* [PROBLEM REQUIREMENTS]: Only the lines below from the one containing "BUTTON2 pin SIG: A4 -> SCL" to the one containing "SCALE pin SCK: 4 -> 3" should be repeated, both included and unchanged.

Collection entries:
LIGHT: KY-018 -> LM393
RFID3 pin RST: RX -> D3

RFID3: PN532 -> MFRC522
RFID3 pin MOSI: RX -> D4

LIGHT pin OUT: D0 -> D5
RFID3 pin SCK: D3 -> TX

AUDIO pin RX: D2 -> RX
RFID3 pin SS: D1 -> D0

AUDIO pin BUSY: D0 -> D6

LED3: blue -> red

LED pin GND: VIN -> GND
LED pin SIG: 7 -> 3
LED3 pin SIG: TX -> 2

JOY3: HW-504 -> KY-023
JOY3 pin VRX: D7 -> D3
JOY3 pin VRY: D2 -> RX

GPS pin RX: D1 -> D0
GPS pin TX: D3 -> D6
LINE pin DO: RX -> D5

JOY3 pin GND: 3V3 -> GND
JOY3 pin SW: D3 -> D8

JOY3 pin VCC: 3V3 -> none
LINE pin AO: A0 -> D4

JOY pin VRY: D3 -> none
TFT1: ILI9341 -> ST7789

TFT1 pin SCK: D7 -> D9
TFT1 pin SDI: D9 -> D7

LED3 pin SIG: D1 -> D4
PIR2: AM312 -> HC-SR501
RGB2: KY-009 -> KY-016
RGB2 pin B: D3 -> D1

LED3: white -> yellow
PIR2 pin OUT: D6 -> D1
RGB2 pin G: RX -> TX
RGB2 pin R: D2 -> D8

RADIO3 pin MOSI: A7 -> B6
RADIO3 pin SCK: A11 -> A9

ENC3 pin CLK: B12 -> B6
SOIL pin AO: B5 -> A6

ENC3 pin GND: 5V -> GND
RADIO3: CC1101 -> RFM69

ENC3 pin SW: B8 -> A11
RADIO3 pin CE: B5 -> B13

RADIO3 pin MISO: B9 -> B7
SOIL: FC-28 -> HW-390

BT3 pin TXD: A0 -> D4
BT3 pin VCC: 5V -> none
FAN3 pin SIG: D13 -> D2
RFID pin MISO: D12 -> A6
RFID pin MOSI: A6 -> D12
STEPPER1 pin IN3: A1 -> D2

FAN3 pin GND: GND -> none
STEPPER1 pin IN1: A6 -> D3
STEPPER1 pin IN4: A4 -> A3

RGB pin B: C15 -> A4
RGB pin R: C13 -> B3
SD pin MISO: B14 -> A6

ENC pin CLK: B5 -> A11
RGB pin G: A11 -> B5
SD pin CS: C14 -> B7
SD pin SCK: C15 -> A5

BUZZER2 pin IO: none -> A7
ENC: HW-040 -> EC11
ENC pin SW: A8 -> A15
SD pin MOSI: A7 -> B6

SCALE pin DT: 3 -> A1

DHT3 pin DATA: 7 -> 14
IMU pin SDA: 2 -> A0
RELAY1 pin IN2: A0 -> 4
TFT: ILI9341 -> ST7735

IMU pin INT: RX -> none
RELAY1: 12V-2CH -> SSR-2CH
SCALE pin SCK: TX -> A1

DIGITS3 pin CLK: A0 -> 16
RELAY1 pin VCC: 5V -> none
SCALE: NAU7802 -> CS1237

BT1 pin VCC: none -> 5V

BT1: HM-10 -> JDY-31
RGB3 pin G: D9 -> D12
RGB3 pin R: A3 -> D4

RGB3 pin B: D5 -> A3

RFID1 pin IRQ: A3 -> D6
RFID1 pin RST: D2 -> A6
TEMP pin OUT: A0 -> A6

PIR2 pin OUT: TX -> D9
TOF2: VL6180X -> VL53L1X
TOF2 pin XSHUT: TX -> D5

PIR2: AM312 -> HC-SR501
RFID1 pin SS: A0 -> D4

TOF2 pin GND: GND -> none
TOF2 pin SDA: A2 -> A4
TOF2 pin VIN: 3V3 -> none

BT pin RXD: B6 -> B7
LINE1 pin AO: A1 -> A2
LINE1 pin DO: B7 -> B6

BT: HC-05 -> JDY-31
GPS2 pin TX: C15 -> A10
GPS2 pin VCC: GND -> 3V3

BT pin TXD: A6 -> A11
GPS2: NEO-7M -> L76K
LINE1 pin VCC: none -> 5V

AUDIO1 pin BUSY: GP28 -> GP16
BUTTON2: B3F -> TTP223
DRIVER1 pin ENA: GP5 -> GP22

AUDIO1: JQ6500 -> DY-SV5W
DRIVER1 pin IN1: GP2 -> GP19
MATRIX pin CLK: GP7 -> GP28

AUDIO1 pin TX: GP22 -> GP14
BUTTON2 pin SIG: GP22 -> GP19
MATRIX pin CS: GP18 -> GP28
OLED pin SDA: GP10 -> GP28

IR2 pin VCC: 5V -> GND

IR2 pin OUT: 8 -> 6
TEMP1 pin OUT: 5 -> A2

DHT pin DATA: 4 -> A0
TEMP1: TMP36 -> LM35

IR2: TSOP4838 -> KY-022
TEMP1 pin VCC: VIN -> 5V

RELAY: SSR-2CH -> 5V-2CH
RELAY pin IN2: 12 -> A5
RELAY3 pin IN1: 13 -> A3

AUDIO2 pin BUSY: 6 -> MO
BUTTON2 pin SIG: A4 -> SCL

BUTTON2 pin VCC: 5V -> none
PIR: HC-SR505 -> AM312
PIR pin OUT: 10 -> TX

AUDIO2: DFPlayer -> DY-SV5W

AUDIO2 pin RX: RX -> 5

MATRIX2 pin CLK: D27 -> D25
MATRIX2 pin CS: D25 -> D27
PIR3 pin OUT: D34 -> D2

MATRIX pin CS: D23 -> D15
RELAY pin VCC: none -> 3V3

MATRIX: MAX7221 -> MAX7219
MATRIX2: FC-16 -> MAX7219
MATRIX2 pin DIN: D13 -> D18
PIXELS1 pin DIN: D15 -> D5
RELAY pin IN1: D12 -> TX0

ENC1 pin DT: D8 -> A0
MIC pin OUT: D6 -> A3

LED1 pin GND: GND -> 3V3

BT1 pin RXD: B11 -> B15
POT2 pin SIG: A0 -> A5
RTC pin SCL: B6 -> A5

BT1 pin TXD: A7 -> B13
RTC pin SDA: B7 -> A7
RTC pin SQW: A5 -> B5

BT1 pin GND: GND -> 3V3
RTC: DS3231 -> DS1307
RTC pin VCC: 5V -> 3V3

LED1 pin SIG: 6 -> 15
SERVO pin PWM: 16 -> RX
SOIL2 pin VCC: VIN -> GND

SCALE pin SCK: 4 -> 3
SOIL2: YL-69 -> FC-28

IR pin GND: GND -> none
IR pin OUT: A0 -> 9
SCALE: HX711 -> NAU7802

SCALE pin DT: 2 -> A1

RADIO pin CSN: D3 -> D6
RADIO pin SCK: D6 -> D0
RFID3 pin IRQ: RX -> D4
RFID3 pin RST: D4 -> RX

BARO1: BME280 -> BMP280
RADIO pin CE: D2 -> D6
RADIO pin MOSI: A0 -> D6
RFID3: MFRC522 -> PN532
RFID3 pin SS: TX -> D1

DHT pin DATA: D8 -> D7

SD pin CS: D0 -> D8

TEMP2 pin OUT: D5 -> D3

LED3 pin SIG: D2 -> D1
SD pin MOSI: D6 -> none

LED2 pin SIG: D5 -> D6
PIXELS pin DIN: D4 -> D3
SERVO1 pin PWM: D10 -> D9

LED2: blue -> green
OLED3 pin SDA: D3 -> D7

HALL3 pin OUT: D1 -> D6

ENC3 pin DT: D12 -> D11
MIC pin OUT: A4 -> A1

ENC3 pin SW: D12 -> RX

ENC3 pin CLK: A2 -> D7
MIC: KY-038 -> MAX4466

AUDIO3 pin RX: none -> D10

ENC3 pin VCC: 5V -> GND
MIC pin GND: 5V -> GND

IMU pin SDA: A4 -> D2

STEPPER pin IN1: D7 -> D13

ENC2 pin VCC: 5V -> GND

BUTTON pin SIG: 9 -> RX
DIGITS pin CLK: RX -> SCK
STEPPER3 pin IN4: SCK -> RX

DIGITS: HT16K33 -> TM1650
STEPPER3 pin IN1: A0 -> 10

* [ANSWER AREA]:
BUTTON2 pin SIG: A4 -> SCL

BUTTON2 pin VCC: 5V -> none
PIR: HC-SR505 -> AM312
PIR pin OUT: 10 -> TX

AUDIO2: DFPlayer -> DY-SV5W

AUDIO2 pin RX: RX -> 5

MATRIX2 pin CLK: D27 -> D25
MATRIX2 pin CS: D25 -> D27
PIR3 pin OUT: D34 -> D2

MATRIX pin CS: D23 -> D15
RELAY pin VCC: none -> 3V3

MATRIX: MAX7221 -> MAX7219
MATRIX2: FC-16 -> MAX7219
MATRIX2 pin DIN: D13 -> D18
PIXELS1 pin DIN: D15 -> D5
RELAY pin IN1: D12 -> TX0

ENC1 pin DT: D8 -> A0
MIC pin OUT: D6 -> A3

LED1 pin GND: GND -> 3V3

BT1 pin RXD: B11 -> B15
POT2 pin SIG: A0 -> A5
RTC pin SCL: B6 -> A5

BT1 pin TXD: A7 -> B13
RTC pin SDA: B7 -> A7
RTC pin SQW: A5 -> B5

BT1 pin GND: GND -> 3V3
RTC: DS3231 -> DS1307
RTC pin VCC: 5V -> 3V3

LED1 pin SIG: 6 -> 15
SERVO pin PWM: 16 -> RX
SOIL2 pin VCC: VIN -> GND

SCALE pin SCK: 4 -> 3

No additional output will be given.